Source data ▸
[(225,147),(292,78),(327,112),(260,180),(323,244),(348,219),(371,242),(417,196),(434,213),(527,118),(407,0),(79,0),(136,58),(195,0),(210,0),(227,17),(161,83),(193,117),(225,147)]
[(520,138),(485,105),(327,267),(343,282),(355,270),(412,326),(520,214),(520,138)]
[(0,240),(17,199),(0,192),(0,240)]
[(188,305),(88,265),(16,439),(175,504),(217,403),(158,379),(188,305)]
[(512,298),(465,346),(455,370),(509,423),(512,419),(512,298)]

Instruction ▸ Without changing a single character, repeat each record.

Your solution ▸
[(225,147),(292,78),(327,112),(260,180),(323,244),(348,219),(371,242),(417,196),(434,213),(527,118),(407,0),(79,0),(136,58),(195,0),(210,0),(227,17),(161,83),(193,117),(225,147)]
[(520,138),(485,105),(327,267),(343,282),(355,270),(412,326),(520,214),(520,138)]
[(0,240),(17,199),(0,192),(0,240)]
[(188,305),(88,265),(16,439),(175,504),(217,403),(158,379),(188,305)]
[(512,298),(465,346),(455,370),(509,423),(512,419),(512,298)]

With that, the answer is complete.